As you print the data below, keep every line exactly as it is and leave the images behind.

◆ Information provided
——
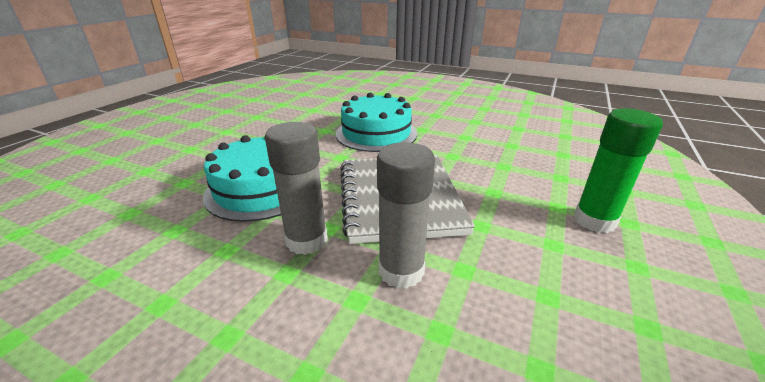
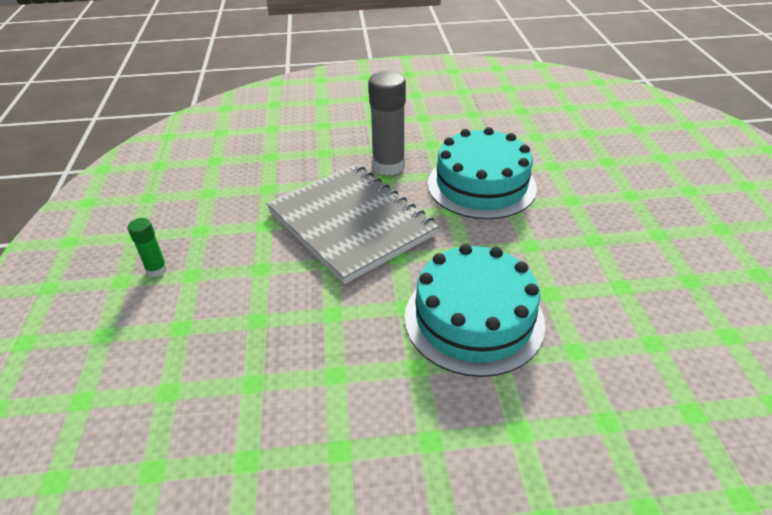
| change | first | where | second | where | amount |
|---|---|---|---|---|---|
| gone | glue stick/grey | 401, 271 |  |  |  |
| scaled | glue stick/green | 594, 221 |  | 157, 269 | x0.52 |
——
◆ Written answer
| change | first | where | second | where | amount |
|---|---|---|---|---|---|
| gone | glue stick/grey | 401, 271 |  |  |  |
| scaled | glue stick/green | 594, 221 |  | 157, 269 | x0.52 |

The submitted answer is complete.